[Start of section]

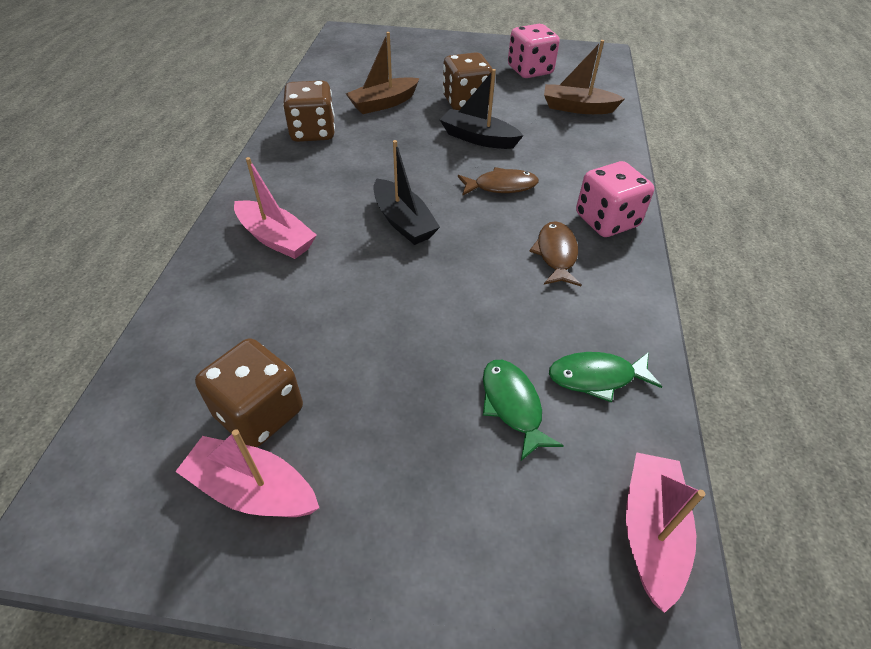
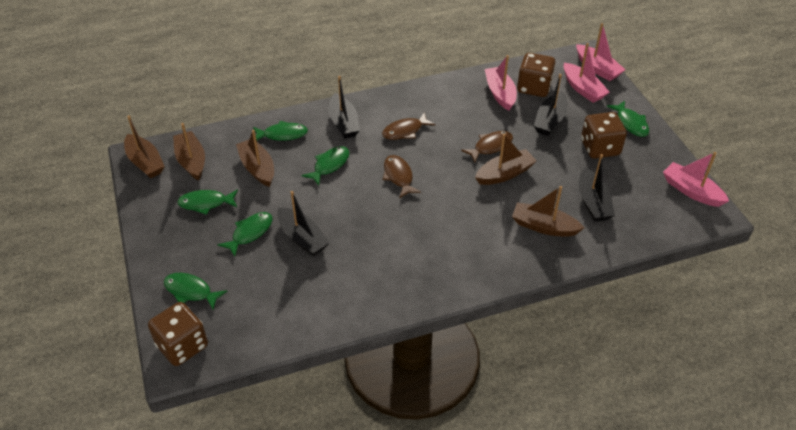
black boat: 2 -> 4
brown boat: 2 -> 5
brown fish: 2 -> 3
green fish: 2 -> 6
pink boat: 3 -> 4
pink dice: 2 -> 0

[End of section]

What the task requires — Pictures excluded, set down all the entries exactly.

Task output —
black boat: 2 -> 4
brown boat: 2 -> 5
brown fish: 2 -> 3
green fish: 2 -> 6
pink boat: 3 -> 4
pink dice: 2 -> 0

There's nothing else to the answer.